→ **Task directions**
Pictures excluded, please transcribe exactly the lines from the one with "rotate,grey fork,[886 278],,[543" through the end of the records below, and nothing more.

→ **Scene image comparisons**
------------------------------------------------
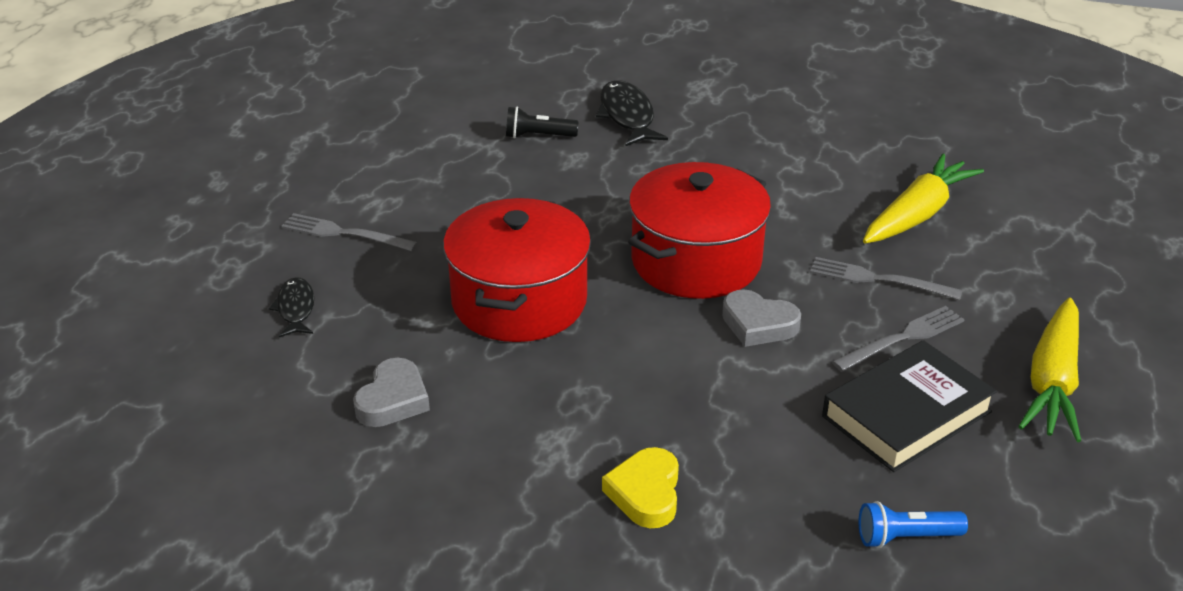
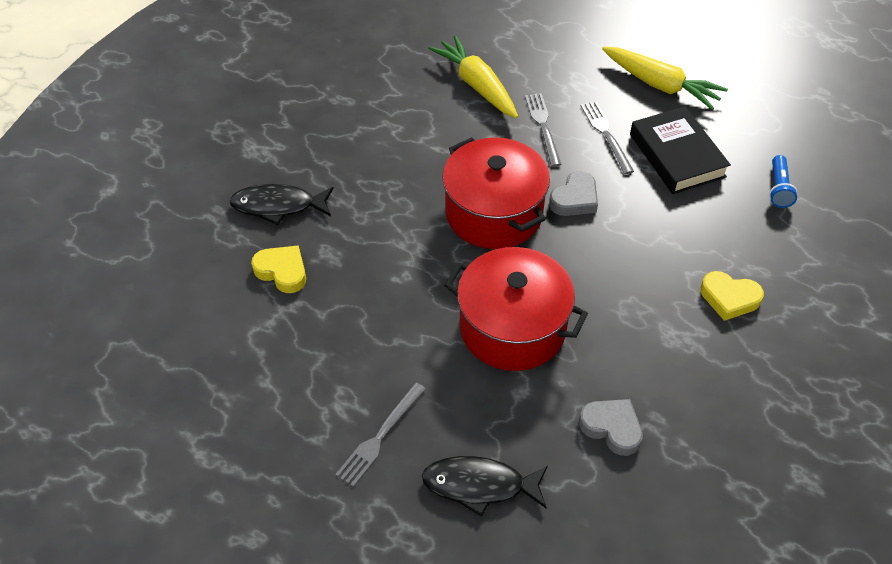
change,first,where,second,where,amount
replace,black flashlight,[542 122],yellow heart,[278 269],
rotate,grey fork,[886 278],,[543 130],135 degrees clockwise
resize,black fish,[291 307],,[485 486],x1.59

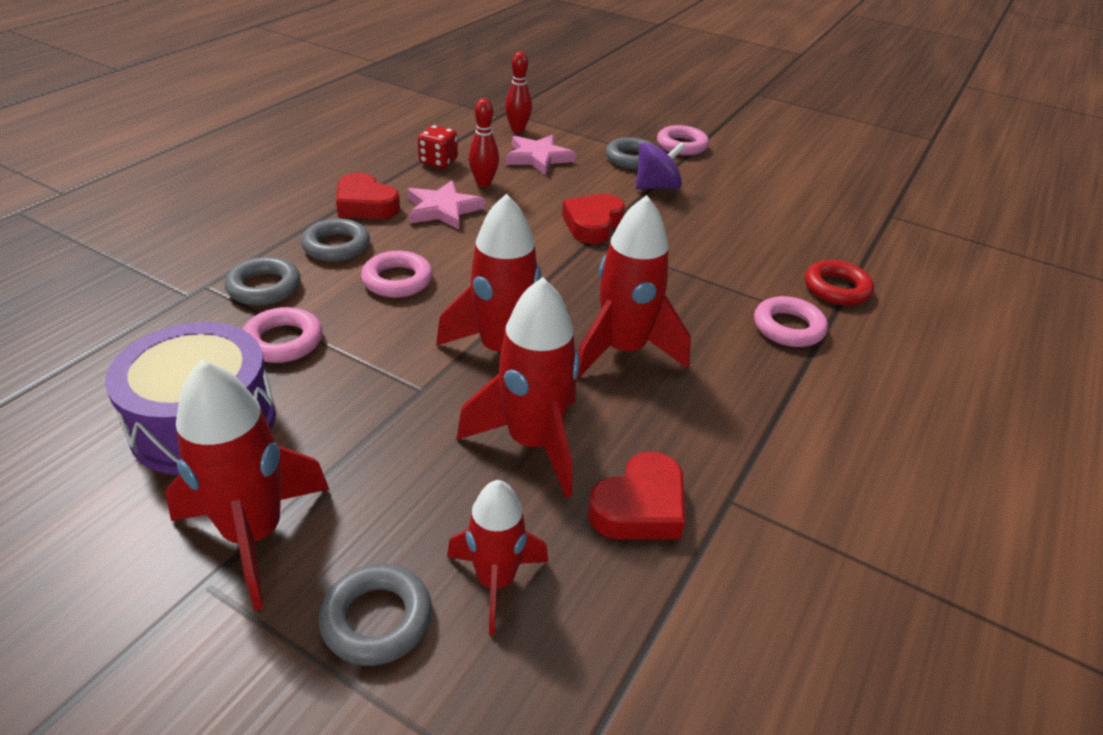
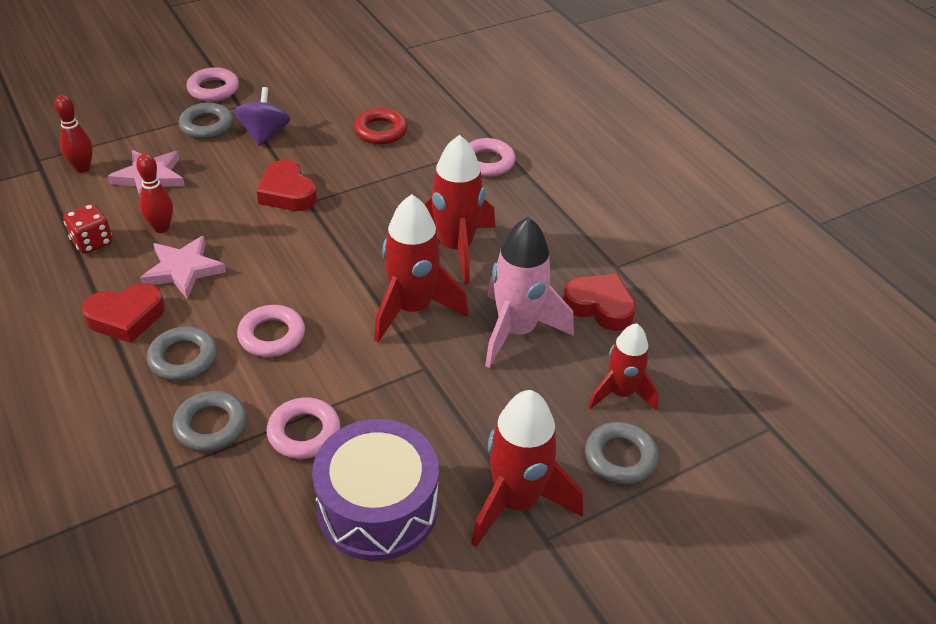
change,first,where,second,where,amount
move,red ring,[839 283],,[380 126],
recolor,red rocket,[518 387],pink rocket,[529 292],
rotate,red heart,[636 495],,[599 302],45 degrees counterclockwise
------------------------------------------------
→ **Answer to the exercise**
rotate,grey fork,[886 278],,[543 130],135 degrees clockwise
resize,black fish,[291 307],,[485 486],x1.59

change,first,where,second,where,amount
move,red ring,[839 283],,[380 126],
recolor,red rocket,[518 387],pink rocket,[529 292],
rotate,red heart,[636 495],,[599 302],45 degrees counterclockwise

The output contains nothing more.